Spatial question entries
--------------------

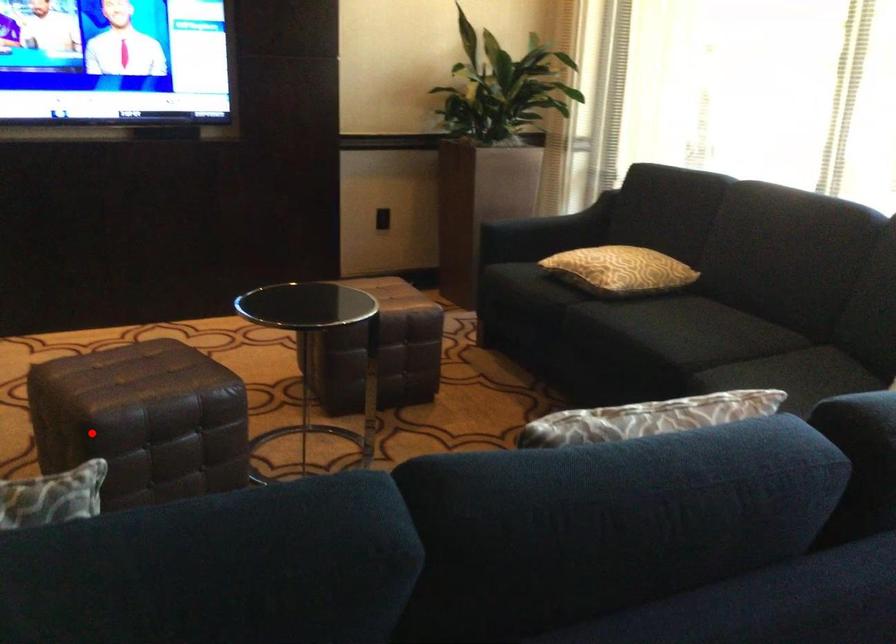
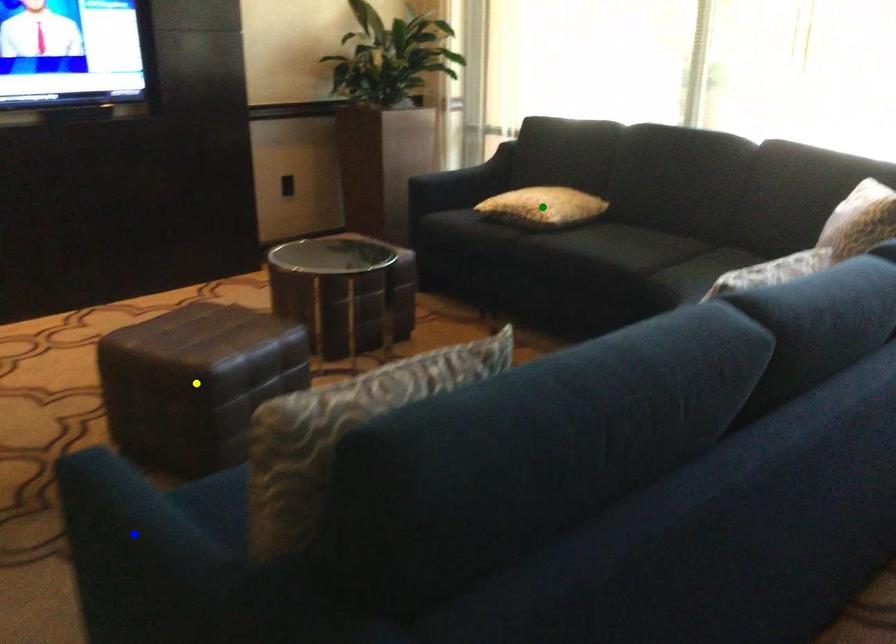
Question: I am providing you with two images of the same scene from different viewpoints. A red point is marked on the first image. You are given multiple points on the second image. Can you choose the point in image 2 that corresponds to the point in image 1?

Choices:
 (A) yellow point
 (B) green point
 (C) blue point

Answer: (A)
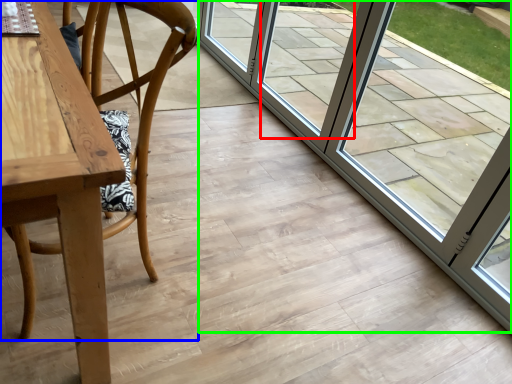
Question: Based on their relative distances, which object is nearer to window (highlighted by a red box)? Choose from chair (highlighted by a blue box) and door (highlighted by a green box).

Choices:
 (A) chair
 (B) door

Answer: (B)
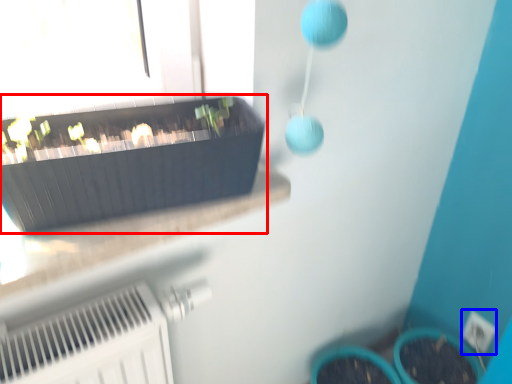
Question: Which point is closer to the camera, flowerpot (highlighted by a red box) or electric outlet (highlighted by a blue box)?

Choices:
 (A) flowerpot
 (B) electric outlet

Answer: (A)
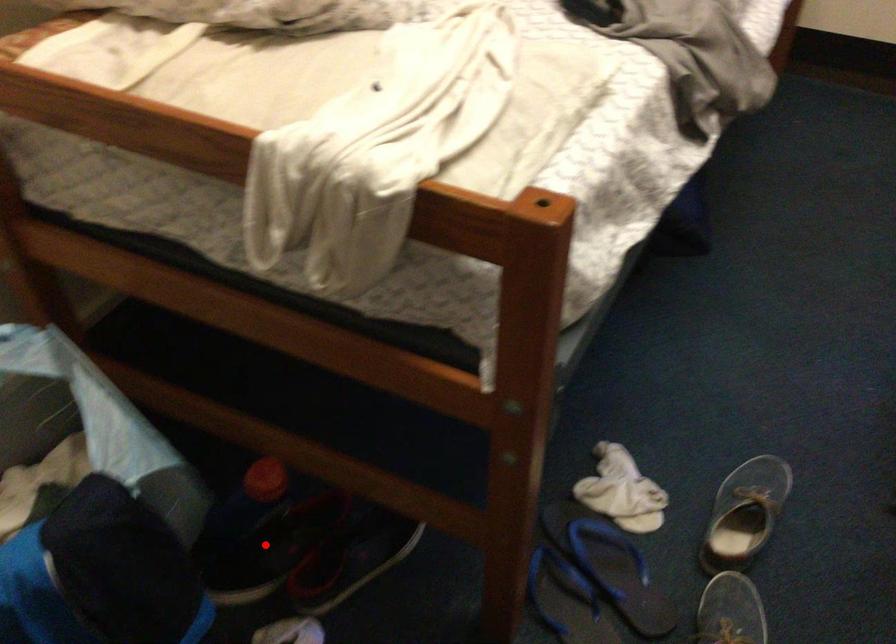
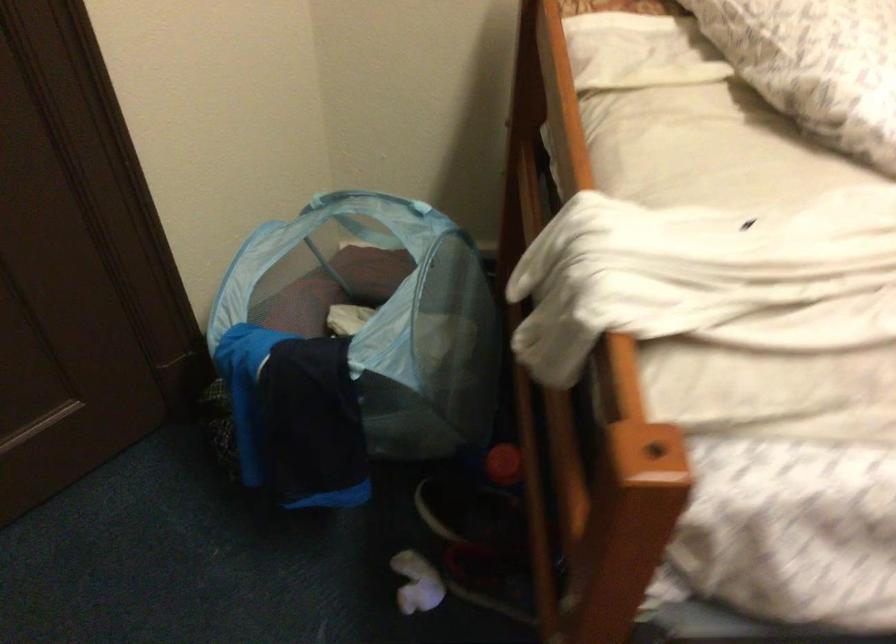
Find the pixel in the second image that matches the highlighted location in the first image.

(469, 509)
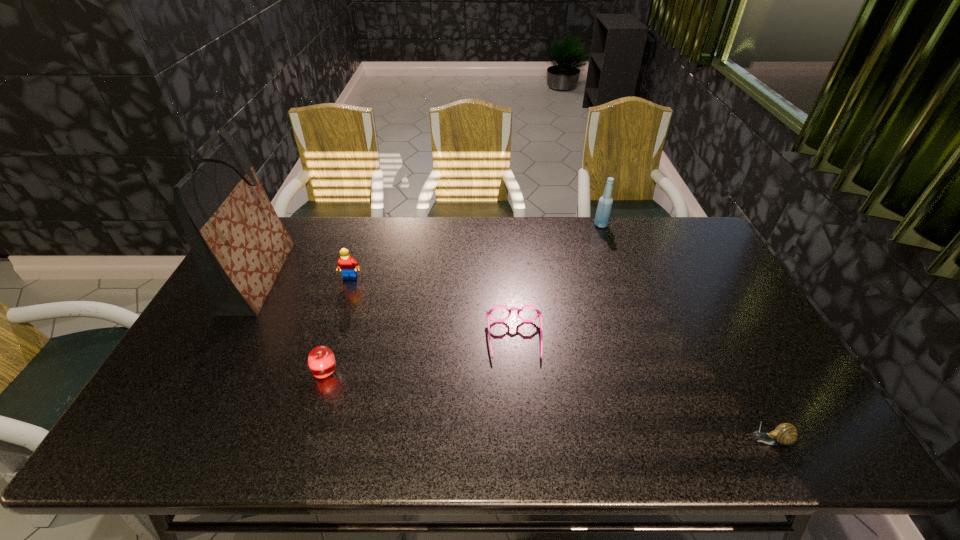
Identify the location of object positioned at the left edge. (240, 245).

Locate an element on the screen. Image resolution: width=960 pixels, height=540 pixels. object that is at the right edge is located at coordinates tap(784, 434).

The image size is (960, 540). In order to click on object located in the far left corner section of the desktop in this screenshot , I will do `click(240, 245)`.

The image size is (960, 540). In order to click on object located in the near right corner section of the desktop in this screenshot , I will do `click(784, 434)`.

Where is `vacant area at the far edge`? vacant area at the far edge is located at coordinates (552, 251).

In the image, there is a desktop. Identify the location of vacant space at the near edge. This screenshot has width=960, height=540. (338, 430).

In the image, there is a desktop. Where is `vacant space at the left edge`? vacant space at the left edge is located at coordinates (201, 333).

Find the location of `free region at the right edge of the desktop`. free region at the right edge of the desktop is located at coordinates pos(692,269).

The height and width of the screenshot is (540, 960). In the image, there is a desktop. In order to click on free space at the near left corner in this screenshot , I will do `click(178, 423)`.

At what (x,y) coordinates should I click in order to perform the action: click on vacant point at the far right corner. Please return your answer as a coordinate pair (x, y). Image resolution: width=960 pixels, height=540 pixels. Looking at the image, I should click on (657, 219).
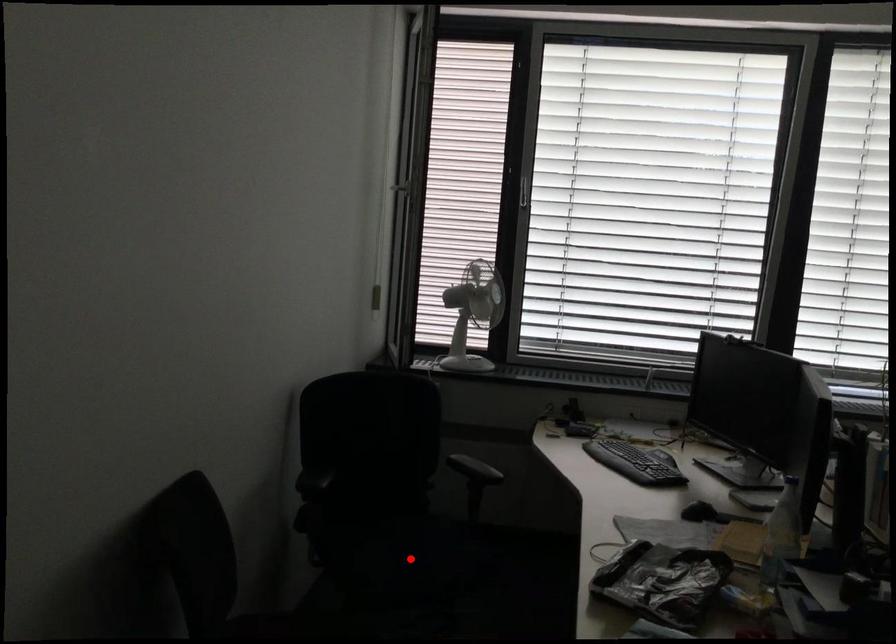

--------------------

_Exercise instructions_: Rewrite the rows above with every "desktop" changed to "tabletop" and everything else kept the same. Leave the pictures out.

_Exercise result_:
Question: I am providing you with two images of the same scene from different viewpoints. A red point is marked on the first image. You are given multiple points on the second image. Can you choose the point in image 2 that corresponds to the point in image 1?

Choices:
 (A) yellow point
 (B) green point
 (C) blue point

Answer: (A)
Question: Based on their relative distances, which object is nearer to window (highlighted by a red box)? Choose from chair (highlighted by a blue box) and door (highlighted by a green box).

Choices:
 (A) chair
 (B) door

Answer: (B)
Question: Which point is closer to the camera, flowerpot (highlighted by a red box) or electric outlet (highlighted by a blue box)?

Choices:
 (A) flowerpot
 (B) electric outlet

Answer: (A)
Find the pixel in the second image that matches the highlighted location in the first image.

(469, 509)
Identify the location of object positioned at the left edge. (240, 245).

Locate an element on the screen. Image resolution: width=960 pixels, height=540 pixels. object that is at the right edge is located at coordinates tap(784, 434).

The image size is (960, 540). In order to click on object located in the far left corner section of the tabletop in this screenshot , I will do `click(240, 245)`.

The image size is (960, 540). In order to click on object located in the near right corner section of the tabletop in this screenshot , I will do `click(784, 434)`.

Where is `vacant area at the far edge`? vacant area at the far edge is located at coordinates (552, 251).

In the image, there is a tabletop. Identify the location of vacant space at the near edge. This screenshot has width=960, height=540. (338, 430).

In the image, there is a tabletop. Where is `vacant space at the left edge`? vacant space at the left edge is located at coordinates (201, 333).

Find the location of `free region at the right edge of the tabletop`. free region at the right edge of the tabletop is located at coordinates pos(692,269).

The height and width of the screenshot is (540, 960). In the image, there is a tabletop. In order to click on free space at the near left corner in this screenshot , I will do `click(178, 423)`.

At what (x,y) coordinates should I click in order to perform the action: click on vacant point at the far right corner. Please return your answer as a coordinate pair (x, y). Image resolution: width=960 pixels, height=540 pixels. Looking at the image, I should click on (657, 219).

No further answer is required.